▶ **PROMPT**
Could you write out every record below exactly, leaving out any pictures?

[Colored object listings]
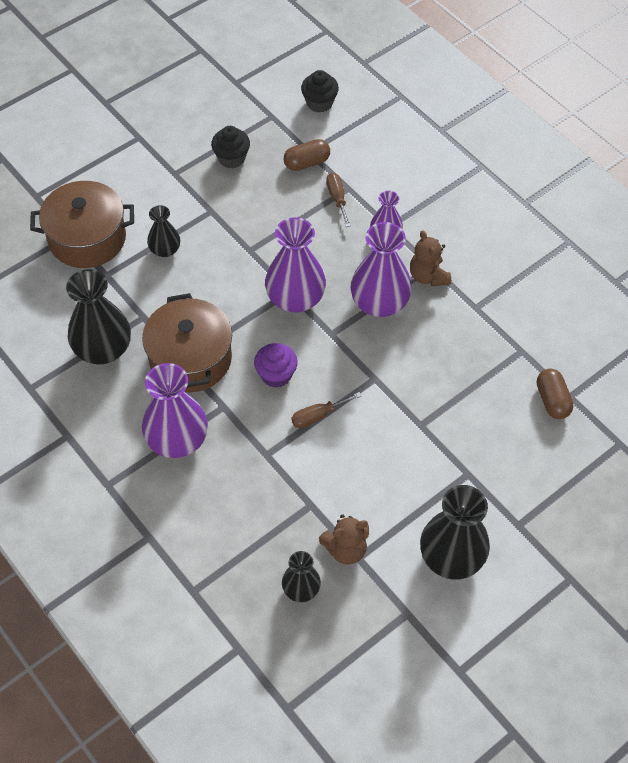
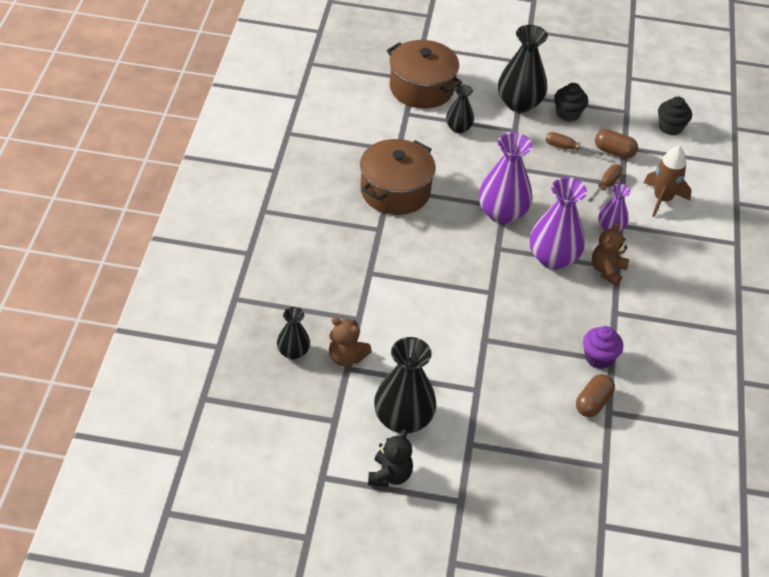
camera: 45 degrees right, 10 degrees down
(103, 349) = (353, 147): black vase -> black vase (519, 103)
(177, 440) = (330, 222): purple vase -> none
(276, 375) = (433, 240): purple cupcake -> purple cupcake (598, 358)
(318, 416) = (428, 281): brown screwdriver -> brown screwdriver (566, 148)
(390, 175) = (662, 199): none -> brown rocket
(501, 614) = (390, 475): none -> black teddy bear

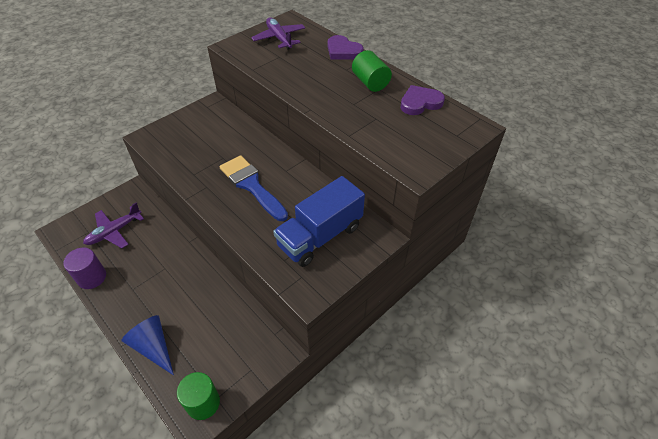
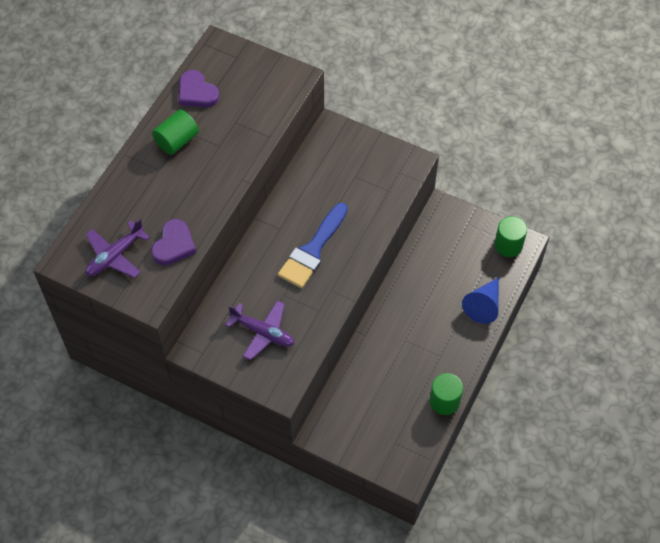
camera: 110 degrees left, 10 degrees up
(92, 277) = (444, 401): purple cylinder -> green cylinder
(114, 232) = (383, 416): purple plane -> purple plane (263, 332)
(320, 236) = (351, 172): blue truck -> none
(343, 51) = (122, 182): purple heart -> purple heart (174, 245)

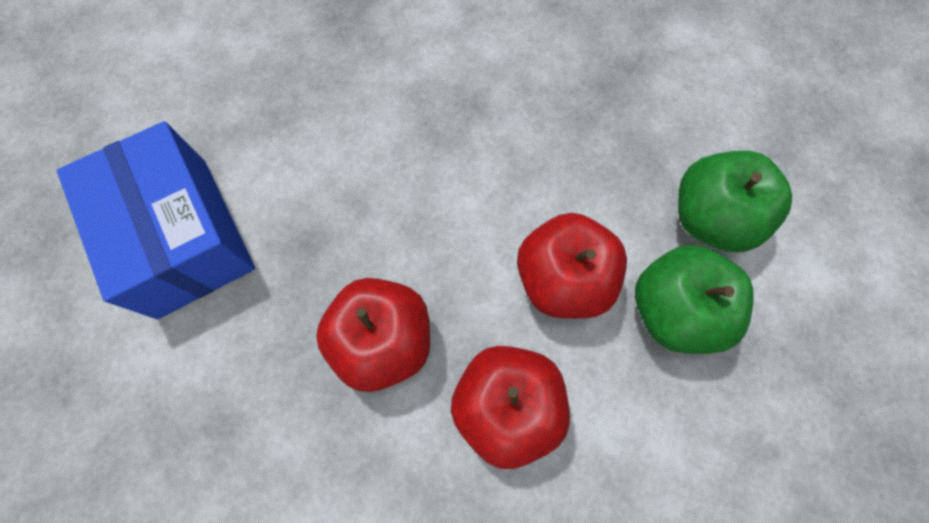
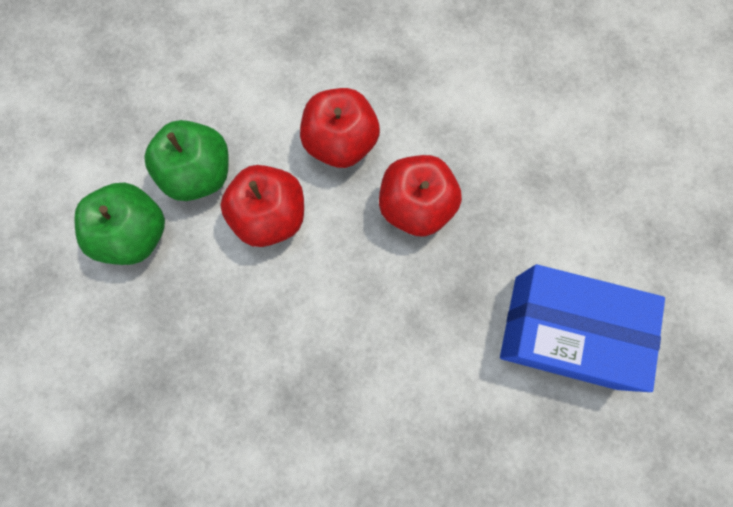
camera: 165 degrees left, 5 degrees up
(182, 236) = (565, 331): blue box -> blue box turned 60 degrees counterclockwise

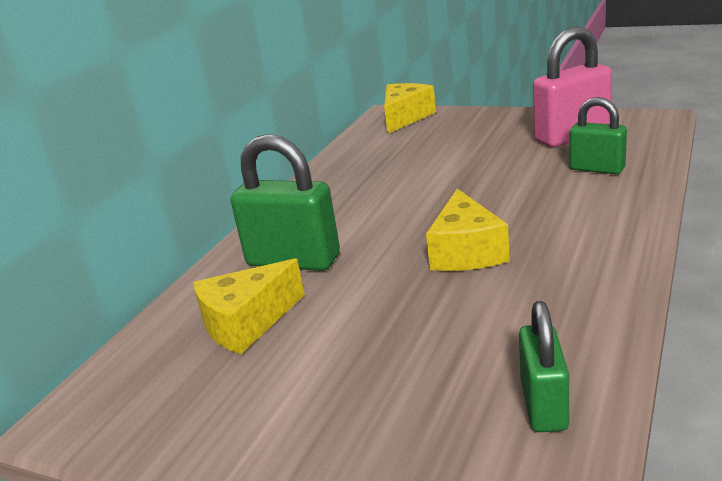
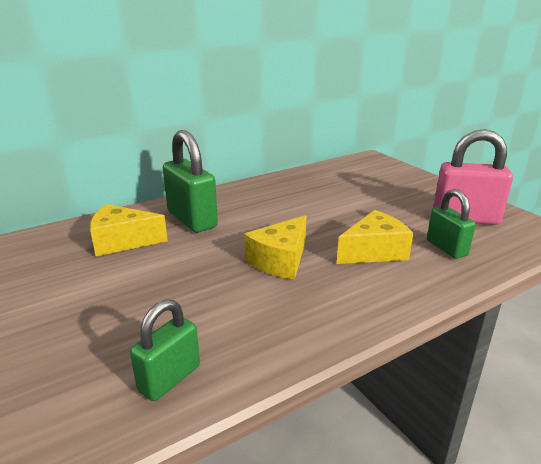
camera: 30 degrees right, 0 degrees up
(405, 117) = (376, 164): yellow cheese -> yellow cheese (374, 251)

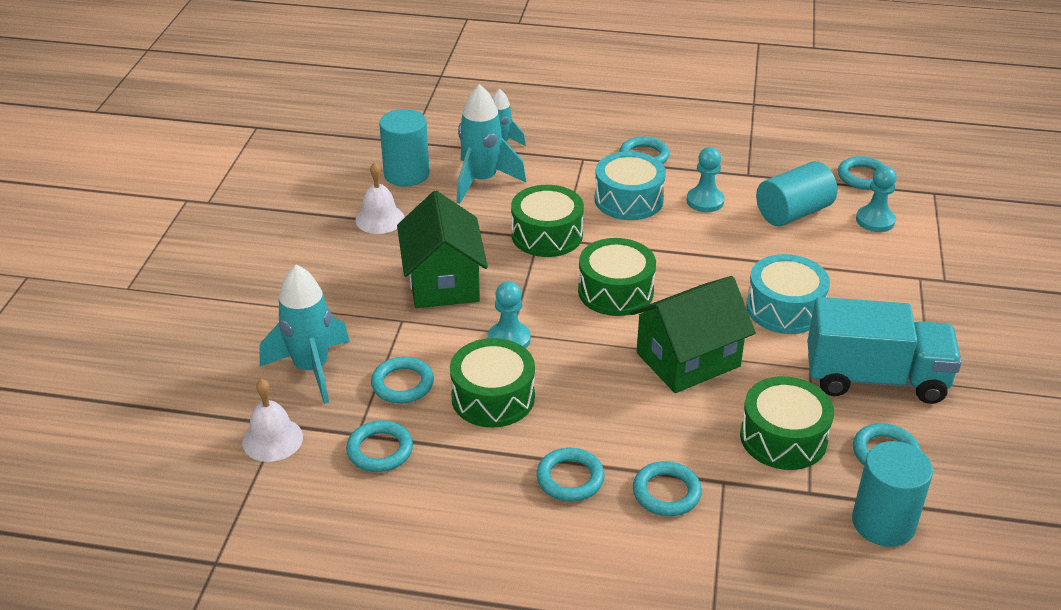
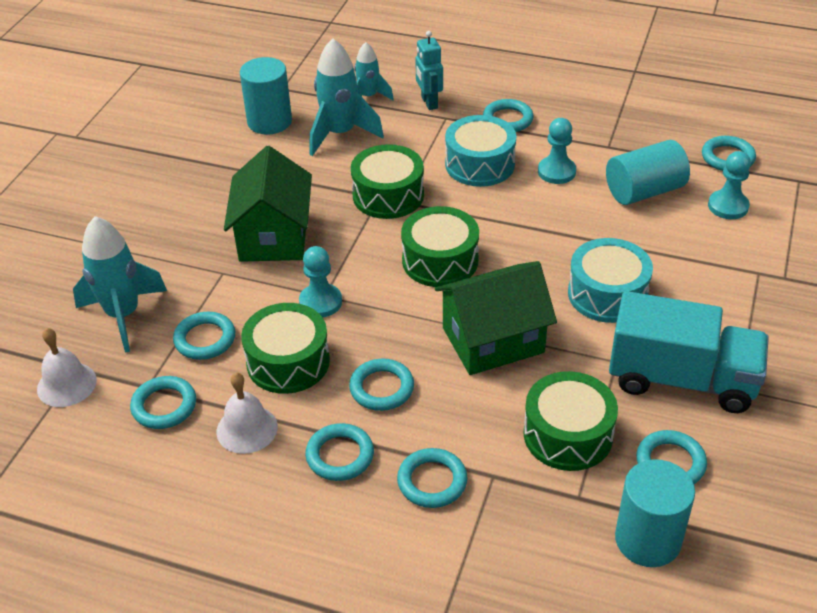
camera: 10 degrees right, 5 degrees up
(380, 219) = (231, 166): white bell -> white bell (247, 429)
(562, 146) = (429, 103): none -> turquoise robot
(593, 413) = (382, 388): none -> turquoise ring

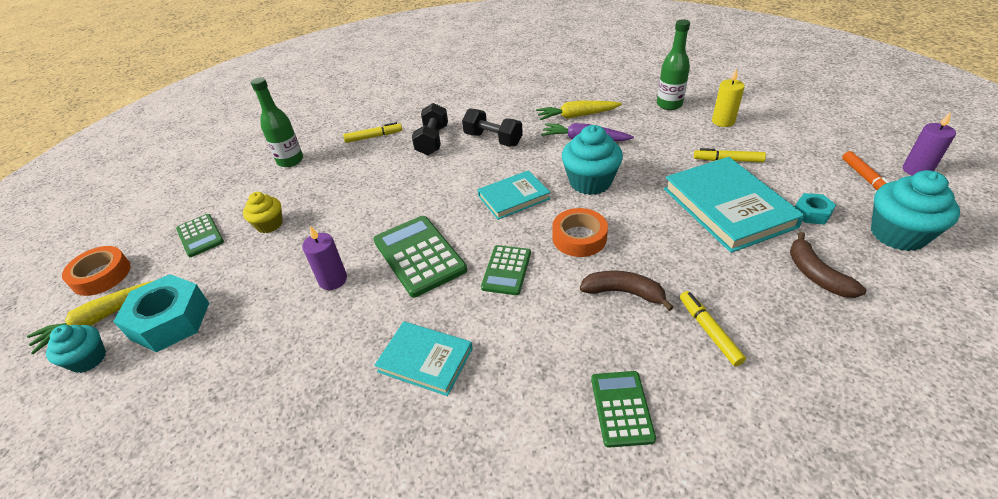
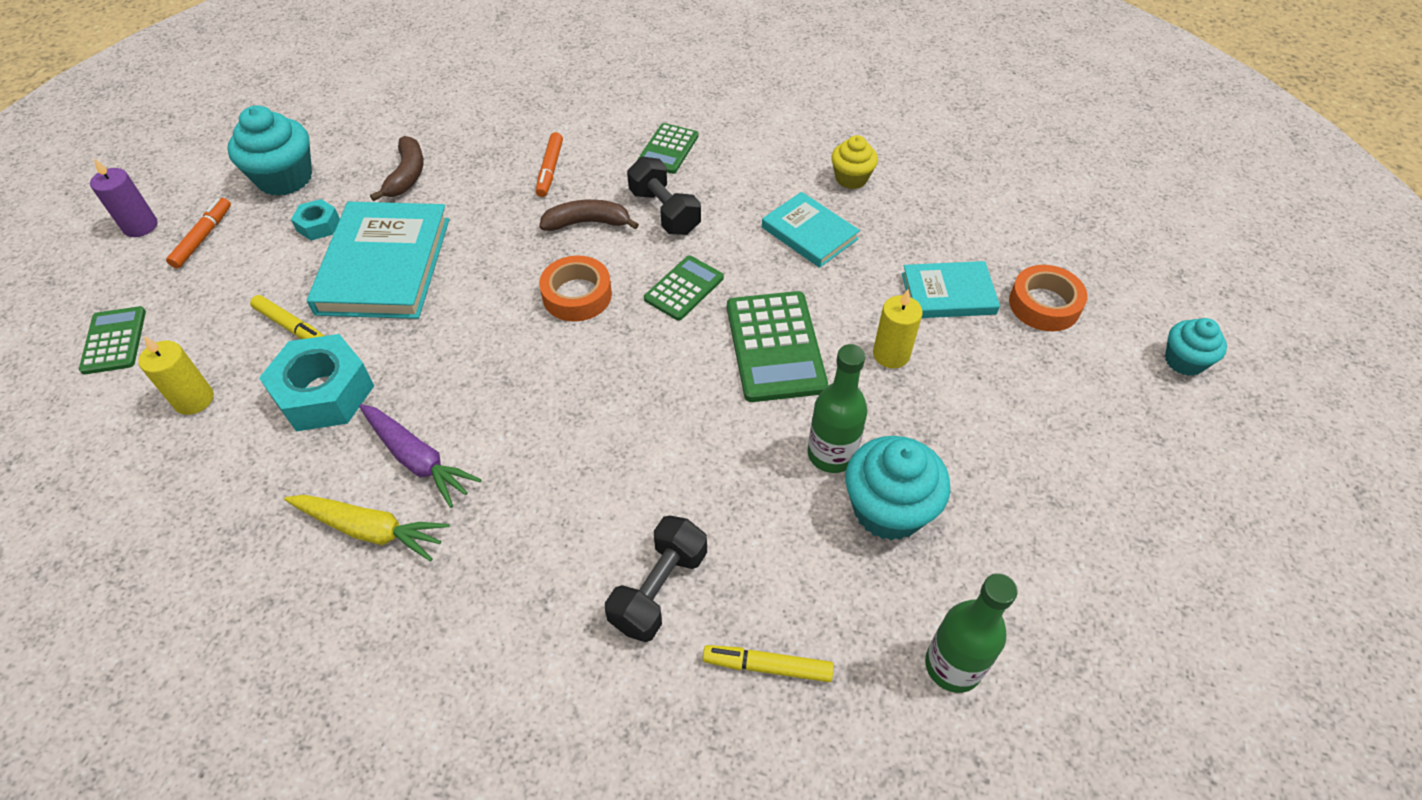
camera: 160 degrees left, 10 degrees up
(100, 319) = (1199, 413): yellow carrot -> none
(101, 275) = (1237, 494): orange tape -> orange tape (1044, 304)
(170, 321) = (1097, 375): turquoise nut -> turquoise nut (324, 393)
(200, 236) = (1098, 516): green calculator -> green calculator (114, 341)
(269, 224) = (983, 492): yellow cupcake -> yellow cupcake (851, 178)
(333, 280) = (891, 354): purple candle -> yellow candle
(493, 139) = (554, 536): black dumbbell -> black dumbbell (664, 212)
(513, 197) = (608, 388): turquoise book -> turquoise book (948, 294)
(590, 182) = (491, 369): turquoise cupcake -> turquoise cupcake (888, 509)
(623, 292) = (587, 223): brown banana -> brown banana turned 135 degrees clockwise
(669, 104) = (205, 481): green bottle -> green bottle (831, 454)
(709, 332) = (550, 169): yellow marker -> orange marker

▶ **COMPLETED TASK**
camera: 45 degrees right, 10 degrees down
(103, 349) = (353, 147): black vase -> black vase (519, 103)
(177, 440) = (330, 222): purple vase -> none
(276, 375) = (433, 240): purple cupcake -> purple cupcake (598, 358)
(318, 416) = (428, 281): brown screwdriver -> brown screwdriver (566, 148)
(390, 175) = (662, 199): none -> brown rocket
(501, 614) = (390, 475): none -> black teddy bear

camera: 110 degrees left, 10 degrees up
(92, 277) = (444, 401): purple cylinder -> green cylinder
(114, 232) = (383, 416): purple plane -> purple plane (263, 332)
(320, 236) = (351, 172): blue truck -> none
(343, 51) = (122, 182): purple heart -> purple heart (174, 245)

camera: 165 degrees left, 5 degrees up
(182, 236) = (565, 331): blue box -> blue box turned 60 degrees counterclockwise

camera: 30 degrees right, 0 degrees up
(405, 117) = (376, 164): yellow cheese -> yellow cheese (374, 251)

camera: 10 degrees right, 5 degrees up
(380, 219) = (231, 166): white bell -> white bell (247, 429)
(562, 146) = (429, 103): none -> turquoise robot
(593, 413) = (382, 388): none -> turquoise ring

camera: 160 degrees left, 10 degrees up
(100, 319) = (1199, 413): yellow carrot -> none
(101, 275) = (1237, 494): orange tape -> orange tape (1044, 304)
(170, 321) = (1097, 375): turquoise nut -> turquoise nut (324, 393)
(200, 236) = (1098, 516): green calculator -> green calculator (114, 341)
(269, 224) = (983, 492): yellow cupcake -> yellow cupcake (851, 178)
(333, 280) = (891, 354): purple candle -> yellow candle
(493, 139) = (554, 536): black dumbbell -> black dumbbell (664, 212)
(513, 197) = (608, 388): turquoise book -> turquoise book (948, 294)
(590, 182) = (491, 369): turquoise cupcake -> turquoise cupcake (888, 509)
(623, 292) = (587, 223): brown banana -> brown banana turned 135 degrees clockwise
(669, 104) = (205, 481): green bottle -> green bottle (831, 454)
(709, 332) = (550, 169): yellow marker -> orange marker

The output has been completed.